**EXERCISE DIRECTIONS:** Copy out the rows below with every "top-left" changed to "upper-left" and nothing else altered. Leave the pictures out.

**TASK INPUT:**
______

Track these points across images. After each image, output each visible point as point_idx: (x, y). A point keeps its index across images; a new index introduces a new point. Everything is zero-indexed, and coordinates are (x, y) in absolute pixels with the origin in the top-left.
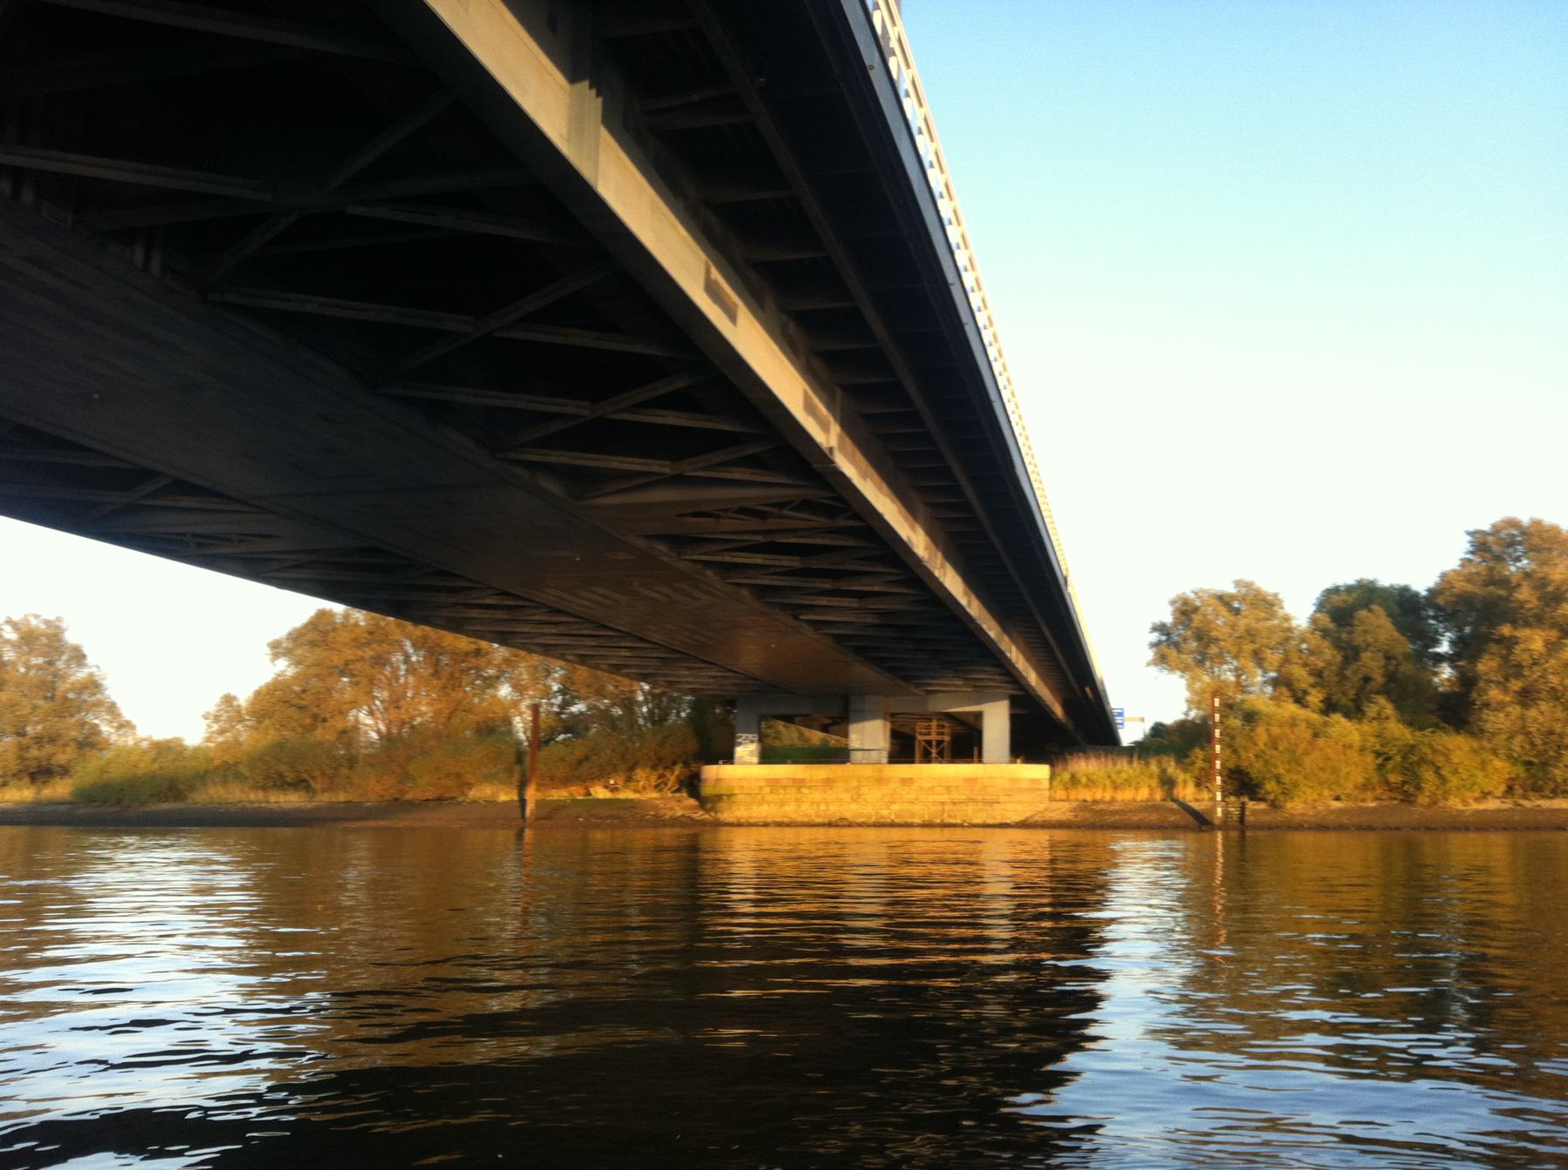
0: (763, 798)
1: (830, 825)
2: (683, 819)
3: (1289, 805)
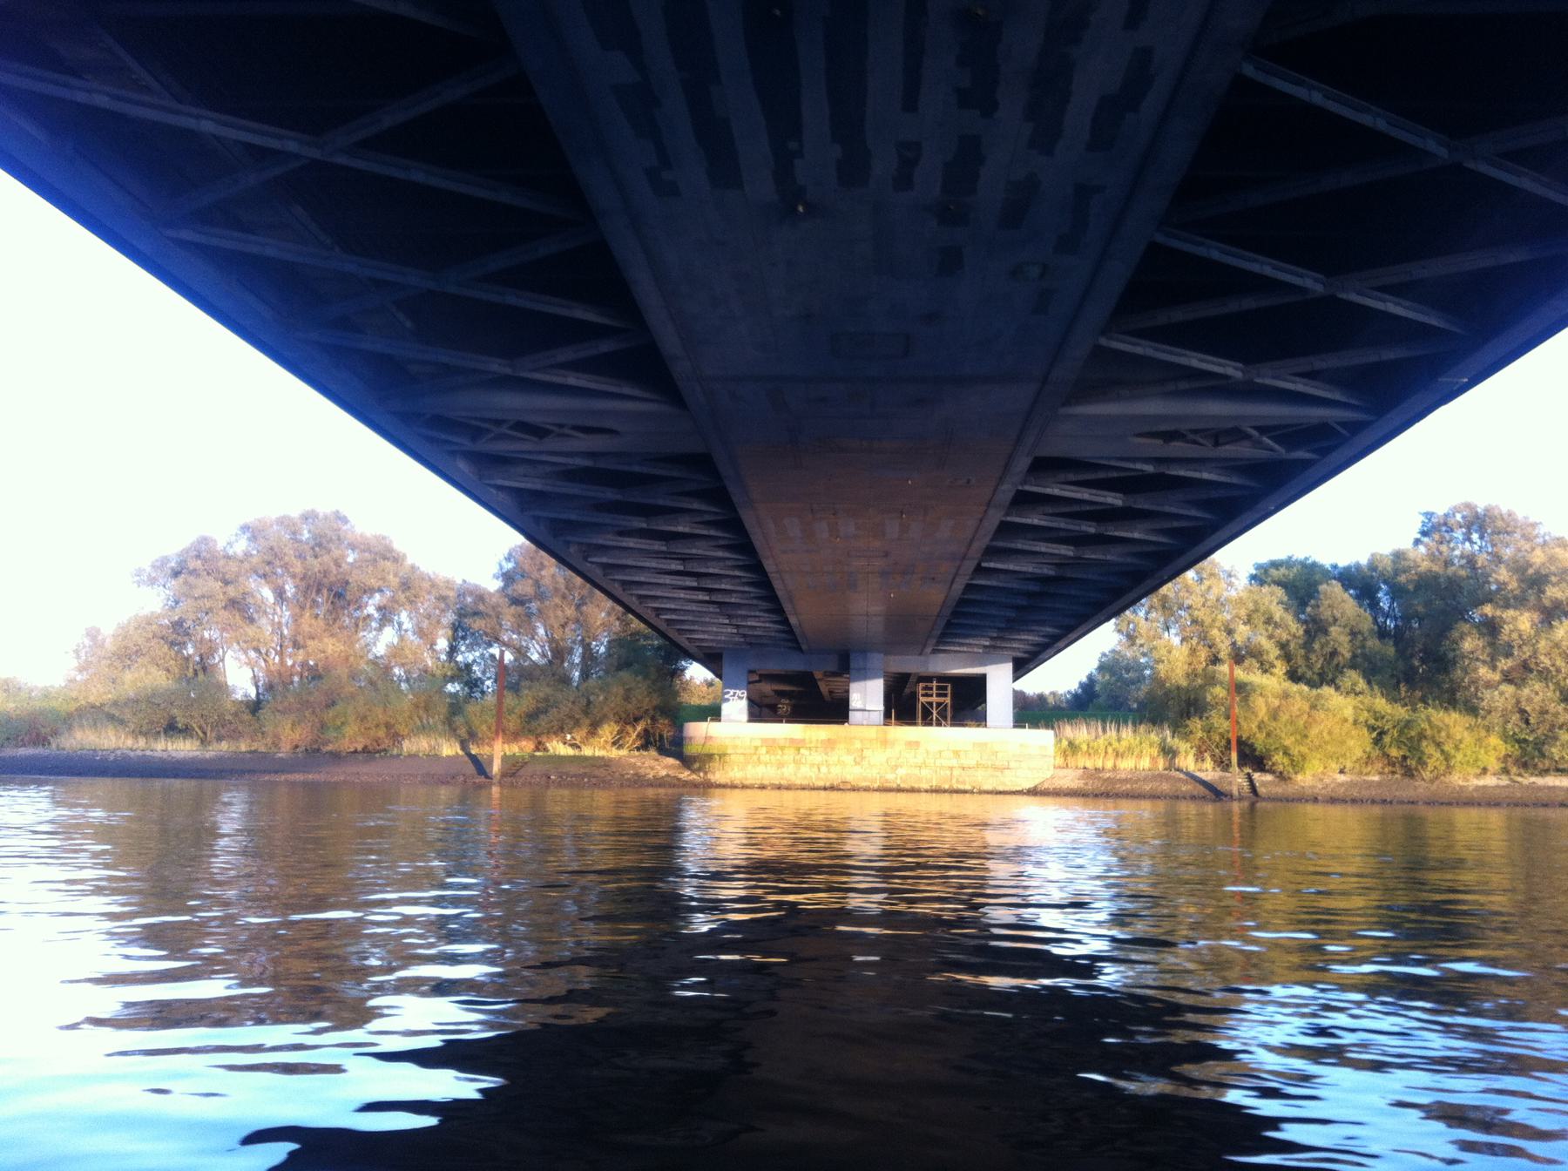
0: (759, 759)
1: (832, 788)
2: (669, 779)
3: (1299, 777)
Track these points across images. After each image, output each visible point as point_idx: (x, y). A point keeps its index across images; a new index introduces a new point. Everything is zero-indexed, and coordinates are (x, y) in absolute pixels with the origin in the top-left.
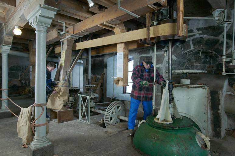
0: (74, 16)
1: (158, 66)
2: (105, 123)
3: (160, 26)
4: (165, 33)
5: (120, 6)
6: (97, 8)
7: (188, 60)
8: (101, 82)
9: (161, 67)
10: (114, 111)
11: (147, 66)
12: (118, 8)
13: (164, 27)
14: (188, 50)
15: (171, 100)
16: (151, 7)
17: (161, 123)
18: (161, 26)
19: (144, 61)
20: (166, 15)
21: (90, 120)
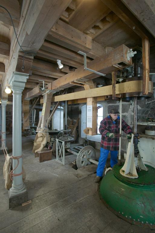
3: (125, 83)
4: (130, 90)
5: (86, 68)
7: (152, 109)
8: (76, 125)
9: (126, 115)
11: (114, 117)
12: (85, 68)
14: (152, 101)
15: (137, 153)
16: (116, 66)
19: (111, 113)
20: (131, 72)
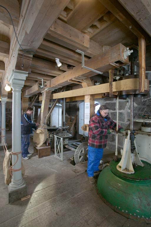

______

**EXERCISE RESPONSE:**
Track these points across images. After each image, output each visible point as point_idx: (x, y). A point keeps its index across images; a new index introduces a new point. Everything is zero-indexed, and coordinates are (x, y) in absolute pixels with the origin in the upper-left.
0: (763, 798)
1: (830, 825)
2: (683, 819)
3: (1289, 805)
0: (759, 759)
1: (832, 788)
2: (669, 779)
3: (1299, 777)
Track these points across images. After each image, output each visible point as point_idx: (x, y). A point keeps its index across images; a new index introduces a new point. Everything is zero-indexed, and coordinates are (x, y) in absolute pixels with the origin in the upper-left.
0: (74, 16)
1: (158, 66)
2: (105, 123)
3: (160, 26)
4: (165, 33)
5: (120, 6)
6: (97, 8)
7: (188, 60)
8: (101, 82)
9: (161, 67)
10: (114, 111)
11: (147, 66)
12: (118, 8)
13: (164, 27)
14: (188, 50)
15: (171, 100)
16: (151, 7)
17: (161, 123)
18: (161, 26)
19: (144, 61)
20: (166, 15)
21: (90, 120)
3: (125, 83)
4: (130, 90)
5: (86, 68)
7: (152, 109)
8: (76, 125)
9: (126, 115)
11: (114, 117)
12: (85, 68)
14: (152, 101)
15: (137, 153)
16: (116, 66)
19: (111, 113)
20: (131, 72)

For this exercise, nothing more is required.